Extracted material >>

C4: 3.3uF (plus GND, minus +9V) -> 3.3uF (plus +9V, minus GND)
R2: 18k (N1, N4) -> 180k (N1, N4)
---
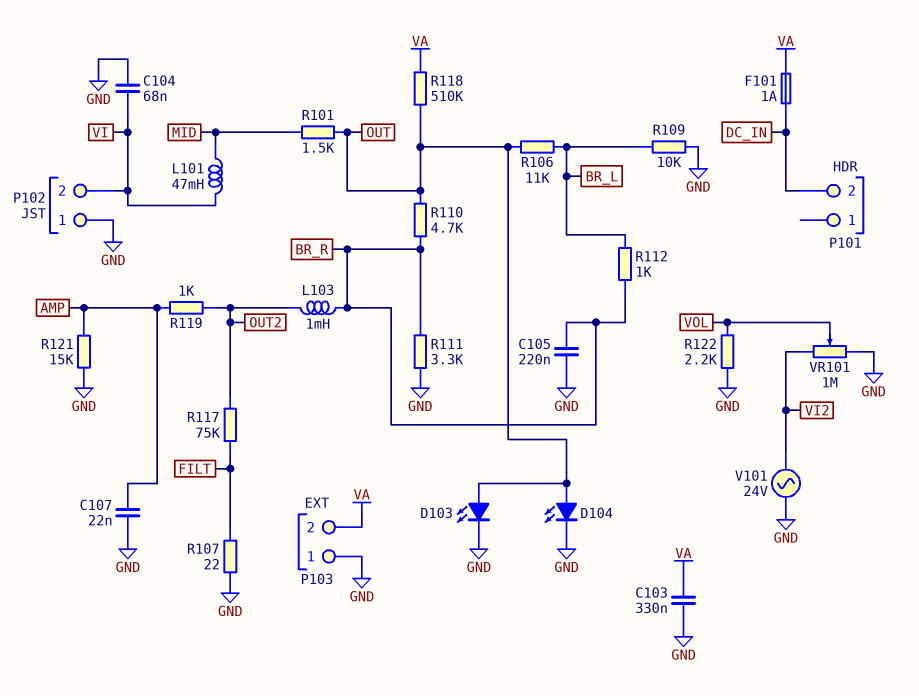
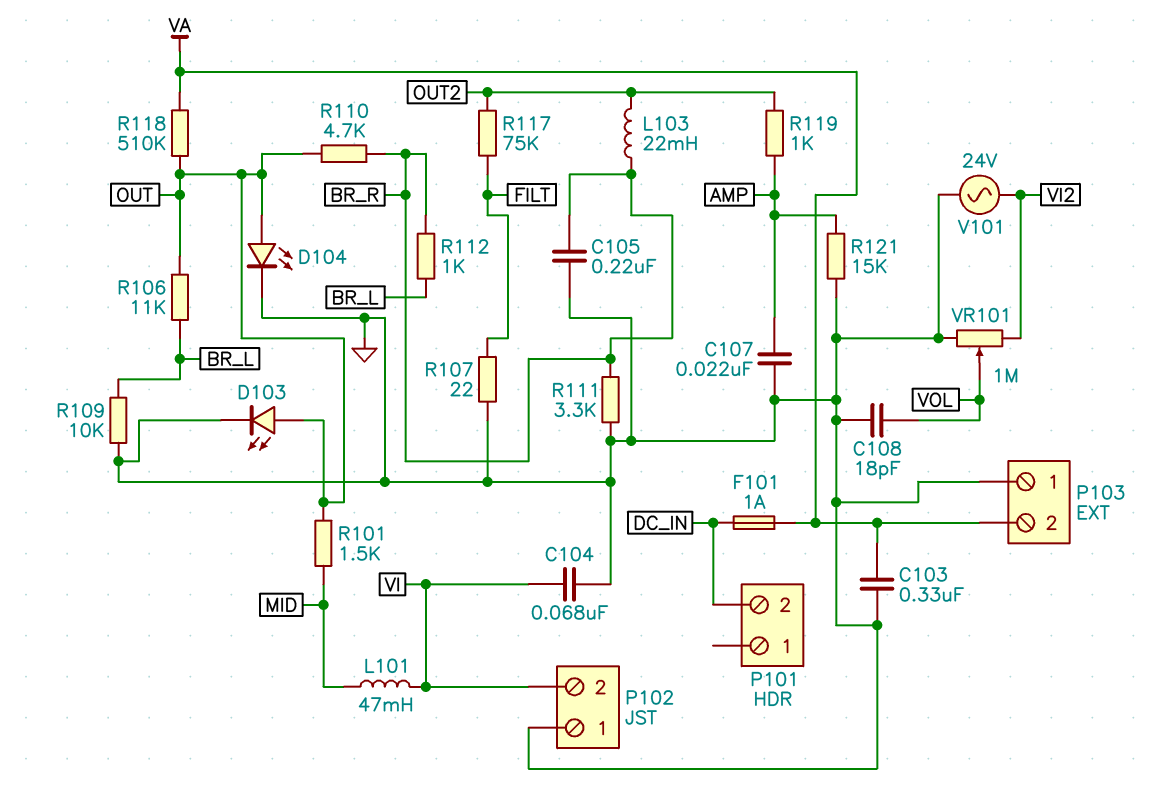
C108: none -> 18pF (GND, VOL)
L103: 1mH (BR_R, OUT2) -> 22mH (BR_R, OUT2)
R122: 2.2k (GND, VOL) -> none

Your objective >> Search the records for the word "none" and return every line that holds it.

Your solution >>
C108: none -> 18pF (GND, VOL)
R122: 2.2k (GND, VOL) -> none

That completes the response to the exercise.